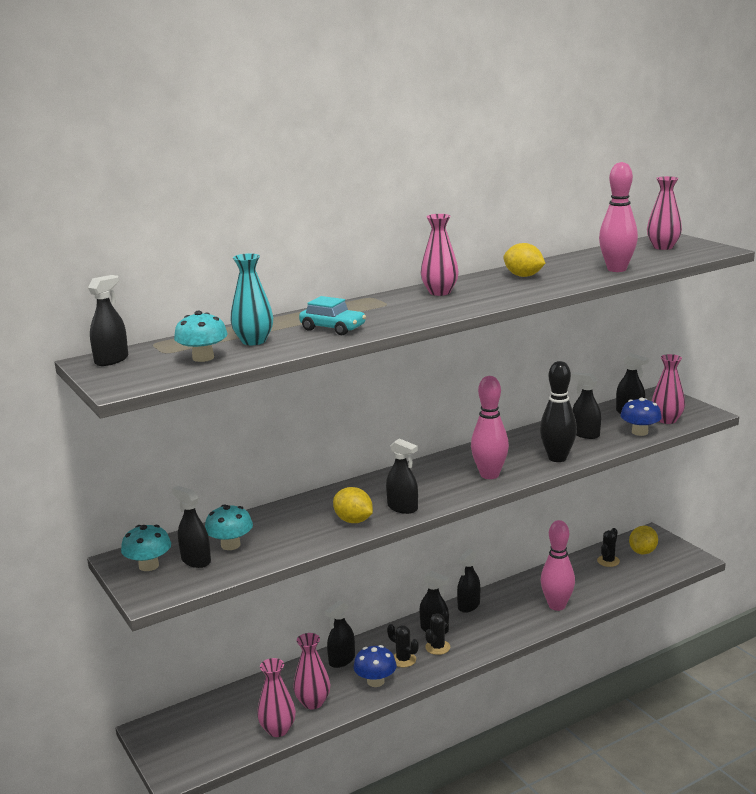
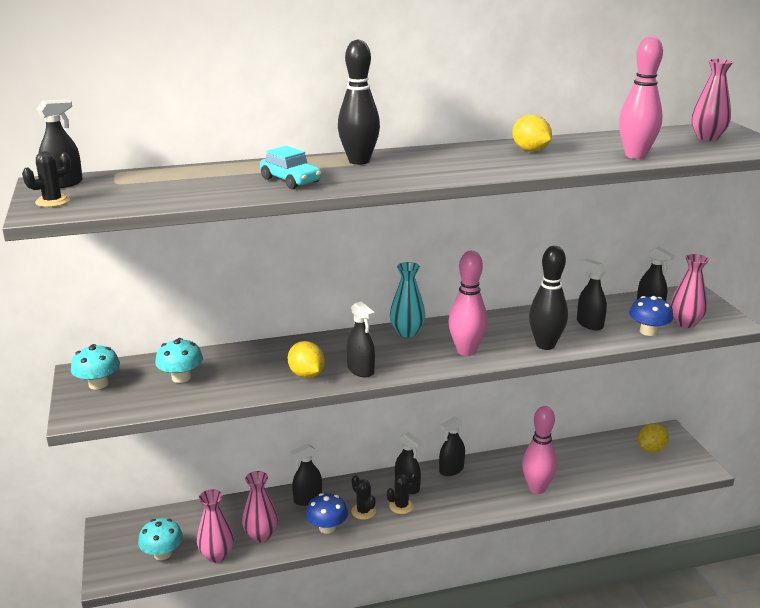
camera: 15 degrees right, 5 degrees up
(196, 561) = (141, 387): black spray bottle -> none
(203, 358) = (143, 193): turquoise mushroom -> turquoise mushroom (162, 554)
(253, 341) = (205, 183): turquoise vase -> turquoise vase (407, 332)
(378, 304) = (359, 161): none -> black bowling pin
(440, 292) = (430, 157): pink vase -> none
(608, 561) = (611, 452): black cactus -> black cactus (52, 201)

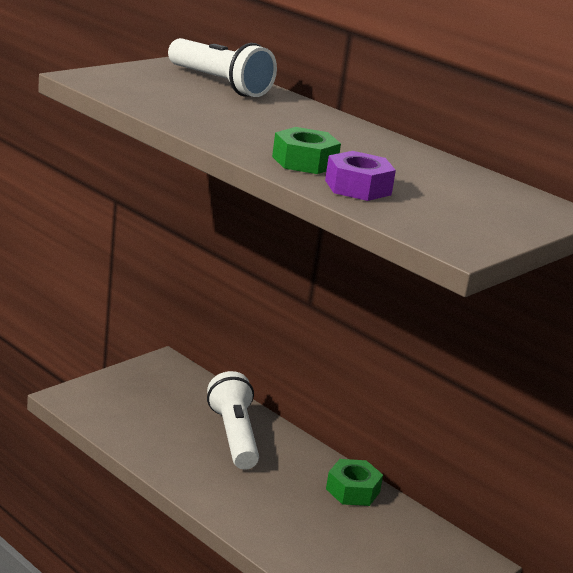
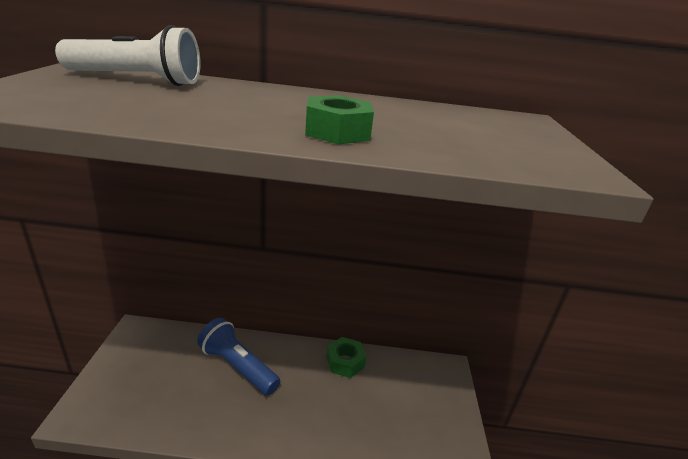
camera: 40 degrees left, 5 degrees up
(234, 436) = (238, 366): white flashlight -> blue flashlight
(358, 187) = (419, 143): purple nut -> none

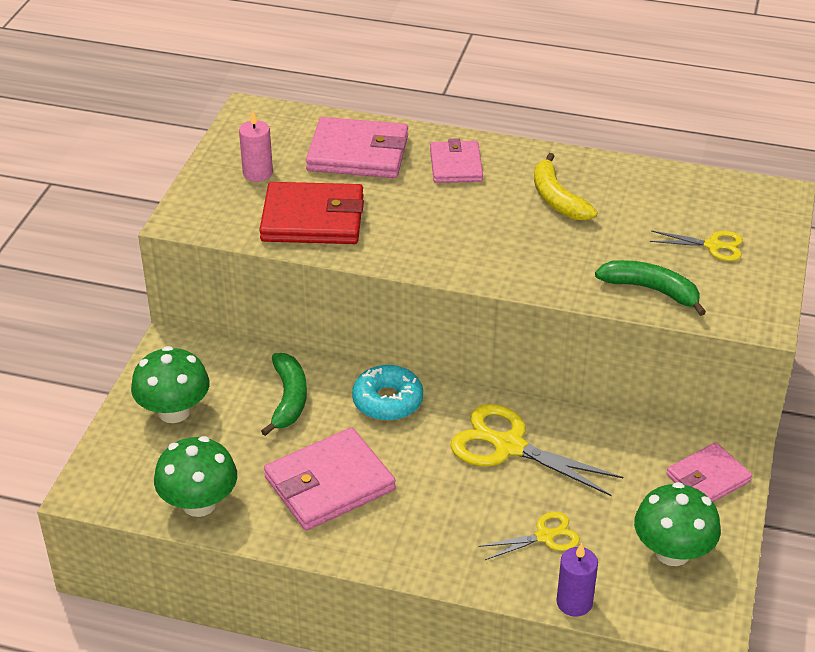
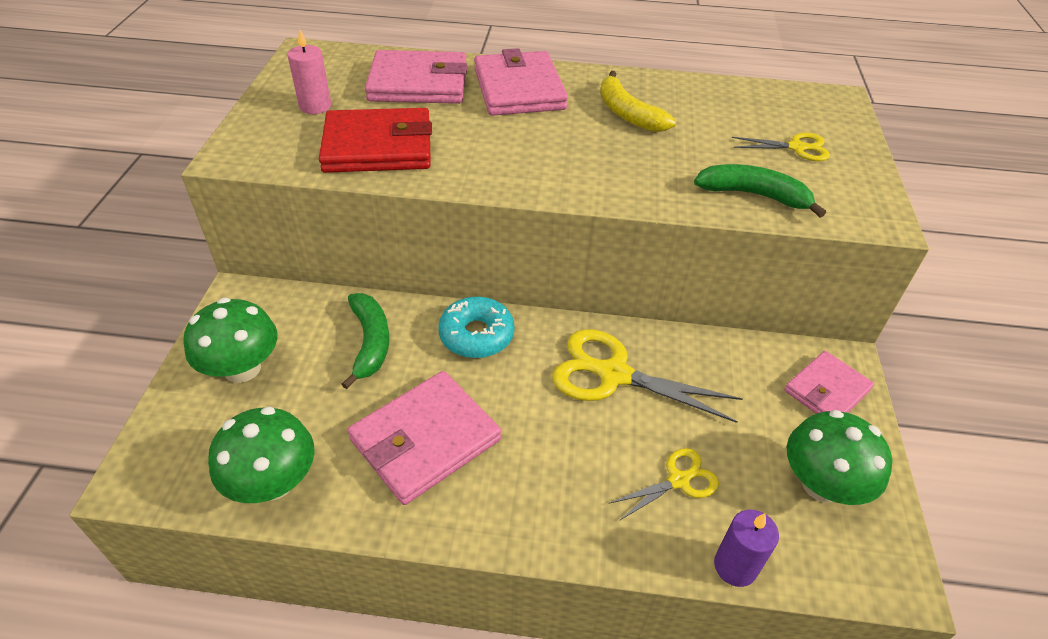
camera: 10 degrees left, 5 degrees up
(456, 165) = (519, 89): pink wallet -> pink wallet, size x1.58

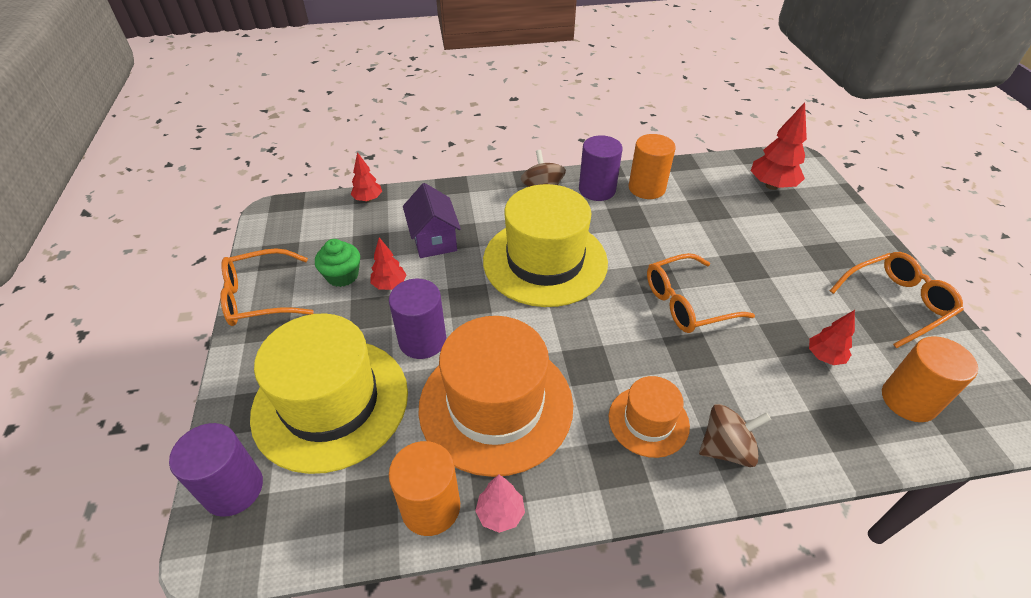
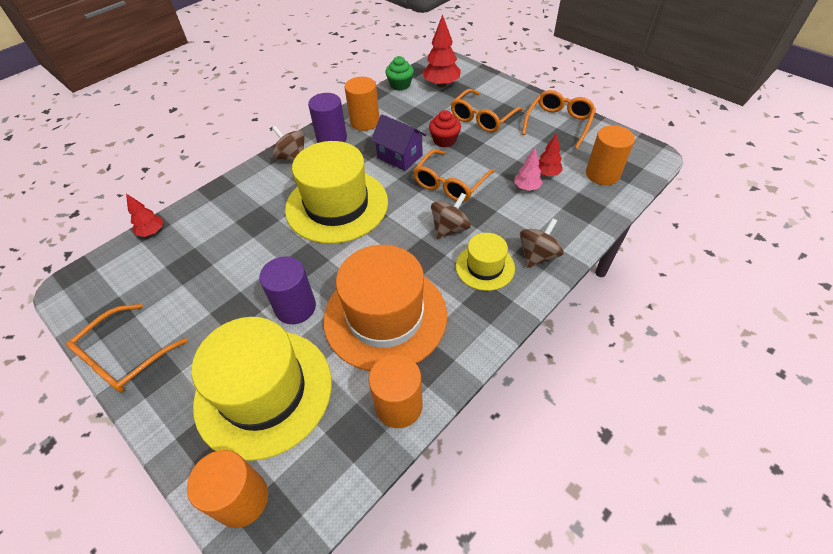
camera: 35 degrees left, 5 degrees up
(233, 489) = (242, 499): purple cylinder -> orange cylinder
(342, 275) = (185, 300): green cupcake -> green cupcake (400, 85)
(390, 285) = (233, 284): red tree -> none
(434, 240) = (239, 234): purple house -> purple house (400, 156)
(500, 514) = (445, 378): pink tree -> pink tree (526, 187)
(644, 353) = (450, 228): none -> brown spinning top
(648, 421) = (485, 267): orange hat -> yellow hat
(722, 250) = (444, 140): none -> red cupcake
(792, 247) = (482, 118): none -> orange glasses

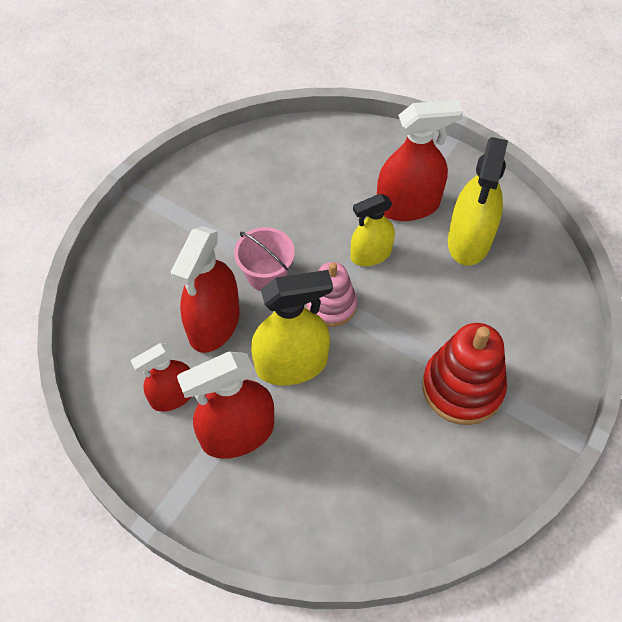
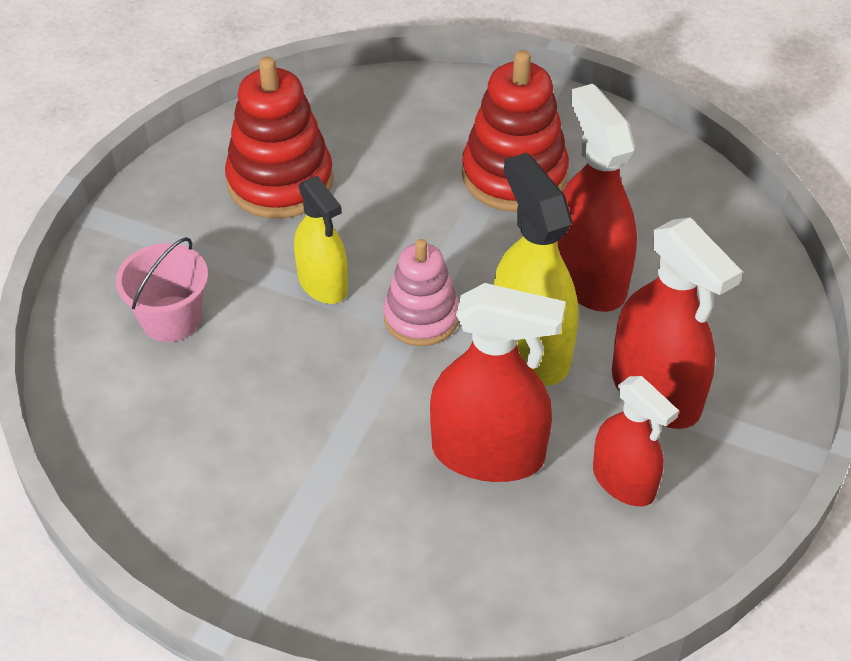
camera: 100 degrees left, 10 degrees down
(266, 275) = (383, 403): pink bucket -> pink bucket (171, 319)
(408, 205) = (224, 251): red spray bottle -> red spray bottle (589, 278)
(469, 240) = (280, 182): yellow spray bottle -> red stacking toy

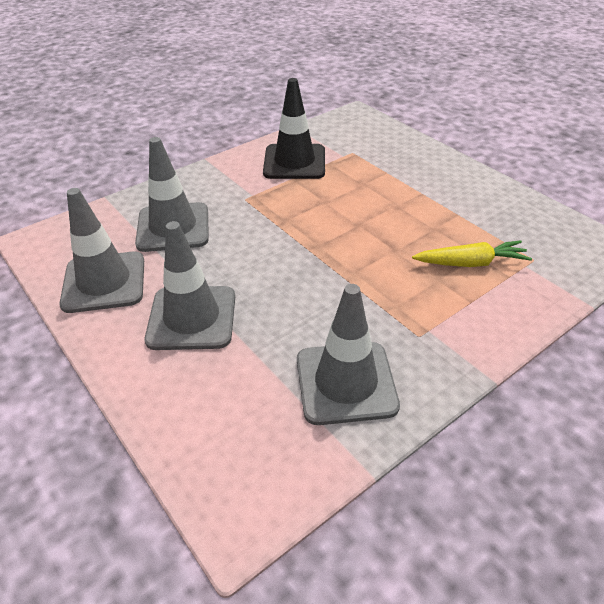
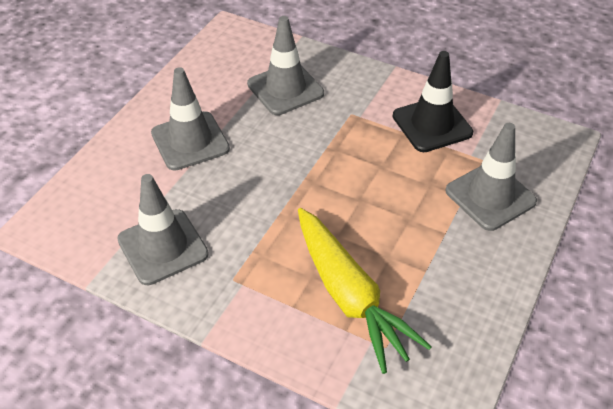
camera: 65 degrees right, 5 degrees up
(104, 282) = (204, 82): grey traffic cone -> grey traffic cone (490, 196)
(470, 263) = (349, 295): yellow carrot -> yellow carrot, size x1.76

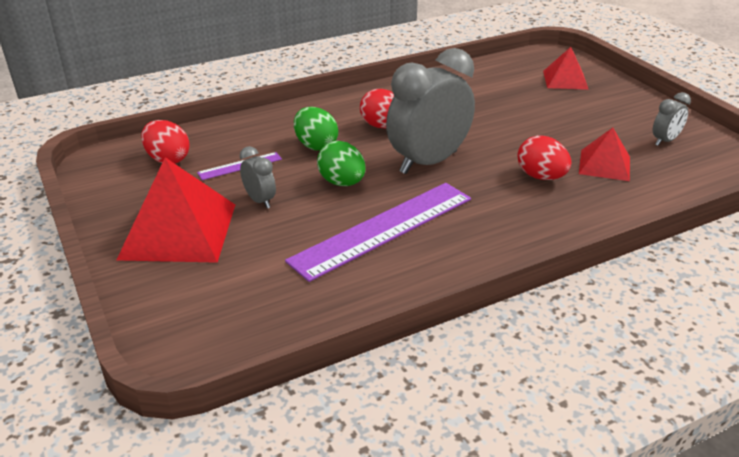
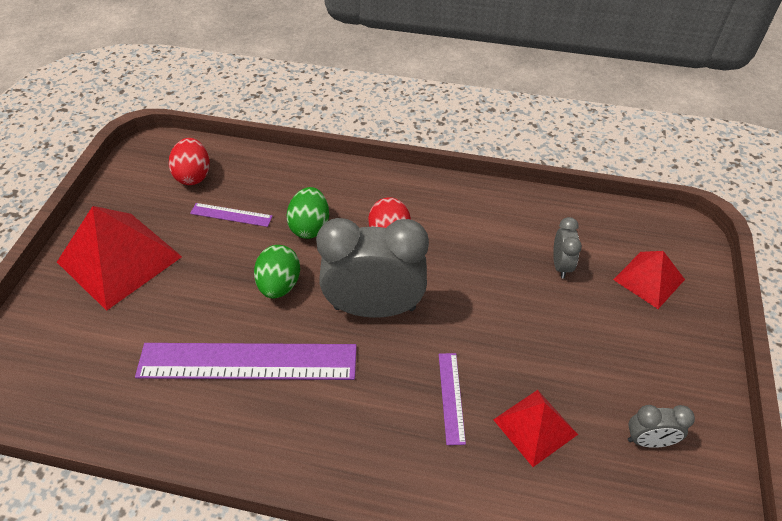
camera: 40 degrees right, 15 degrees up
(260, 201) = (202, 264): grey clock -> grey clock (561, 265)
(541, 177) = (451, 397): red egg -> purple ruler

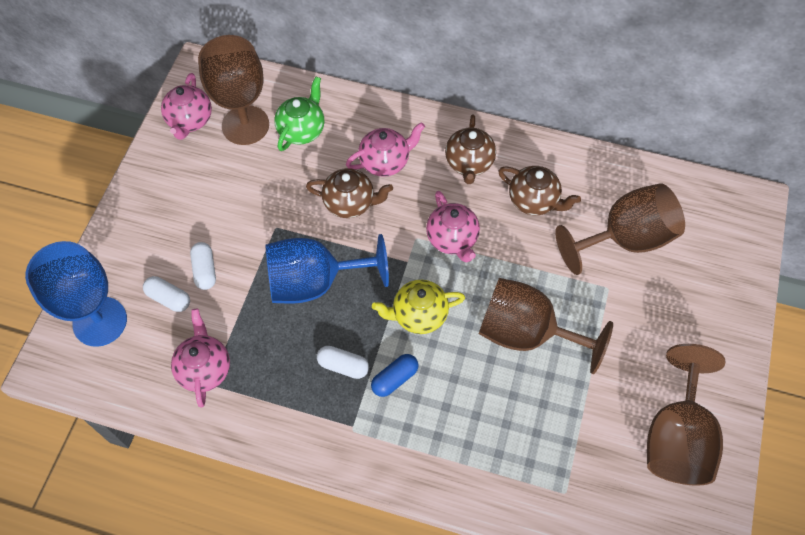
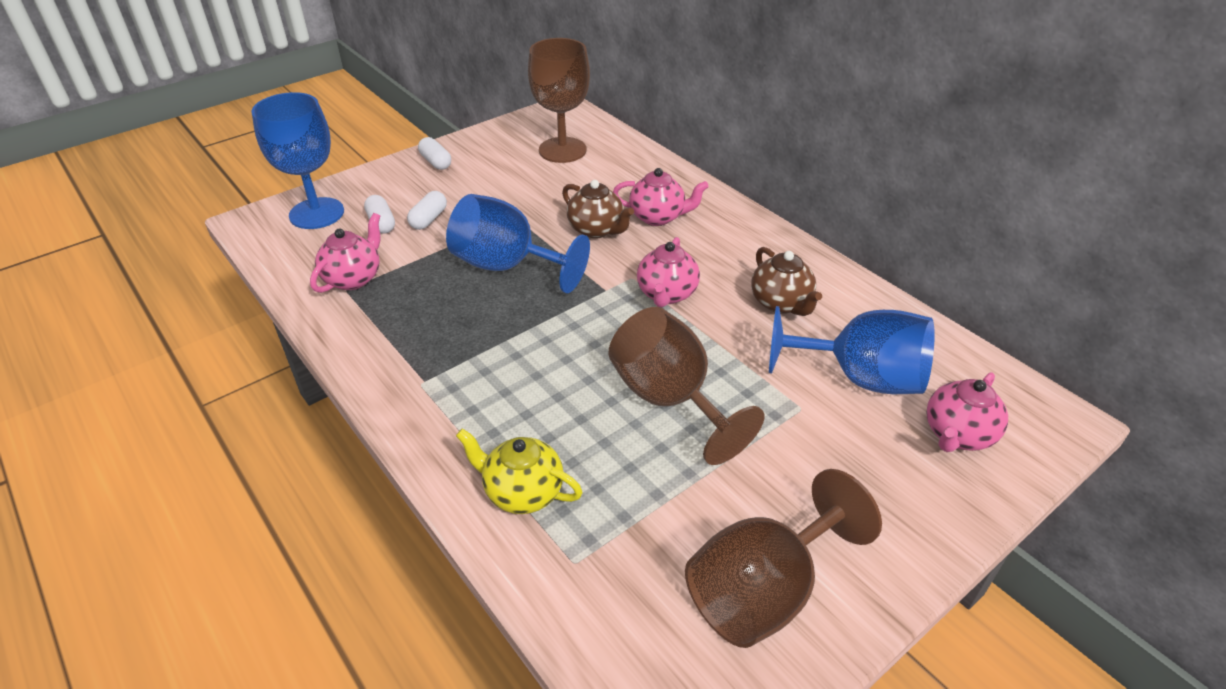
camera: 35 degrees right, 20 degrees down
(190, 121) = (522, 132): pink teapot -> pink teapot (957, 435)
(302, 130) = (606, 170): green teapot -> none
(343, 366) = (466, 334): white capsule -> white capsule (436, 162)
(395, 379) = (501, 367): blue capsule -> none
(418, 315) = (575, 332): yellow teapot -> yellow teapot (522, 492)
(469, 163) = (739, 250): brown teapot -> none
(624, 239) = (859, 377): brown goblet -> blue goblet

--------------------------------------------------

Your instructions » From the material above, output every line exactly as written, dropping any picture.

Your solution »
camera: 15 degrees right, 5 degrees up
(196, 561) = (141, 387): black spray bottle -> none
(203, 358) = (143, 193): turquoise mushroom -> turquoise mushroom (162, 554)
(253, 341) = (205, 183): turquoise vase -> turquoise vase (407, 332)
(378, 304) = (359, 161): none -> black bowling pin
(440, 292) = (430, 157): pink vase -> none
(608, 561) = (611, 452): black cactus -> black cactus (52, 201)

camera: 40 degrees left, 5 degrees up
(234, 436) = (238, 366): white flashlight -> blue flashlight
(358, 187) = (419, 143): purple nut -> none

camera: 10 degrees left, 5 degrees up
(456, 165) = (519, 89): pink wallet -> pink wallet, size x1.58

camera: 35 degrees left, 5 degrees up
(233, 489) = (242, 499): purple cylinder -> orange cylinder
(342, 275) = (185, 300): green cupcake -> green cupcake (400, 85)
(390, 285) = (233, 284): red tree -> none
(434, 240) = (239, 234): purple house -> purple house (400, 156)
(500, 514) = (445, 378): pink tree -> pink tree (526, 187)
(644, 353) = (450, 228): none -> brown spinning top
(648, 421) = (485, 267): orange hat -> yellow hat
(722, 250) = (444, 140): none -> red cupcake
(792, 247) = (482, 118): none -> orange glasses

camera: 100 degrees left, 10 degrees down
(266, 275) = (383, 403): pink bucket -> pink bucket (171, 319)
(408, 205) = (224, 251): red spray bottle -> red spray bottle (589, 278)
(469, 240) = (280, 182): yellow spray bottle -> red stacking toy

camera: 65 degrees right, 5 degrees up
(104, 282) = (204, 82): grey traffic cone -> grey traffic cone (490, 196)
(470, 263) = (349, 295): yellow carrot -> yellow carrot, size x1.76

camera: 40 degrees right, 15 degrees up
(260, 201) = (202, 264): grey clock -> grey clock (561, 265)
(541, 177) = (451, 397): red egg -> purple ruler

camera: 35 degrees right, 20 degrees down
(190, 121) = (522, 132): pink teapot -> pink teapot (957, 435)
(302, 130) = (606, 170): green teapot -> none
(343, 366) = (466, 334): white capsule -> white capsule (436, 162)
(395, 379) = (501, 367): blue capsule -> none
(418, 315) = (575, 332): yellow teapot -> yellow teapot (522, 492)
(469, 163) = (739, 250): brown teapot -> none
(624, 239) = (859, 377): brown goblet -> blue goblet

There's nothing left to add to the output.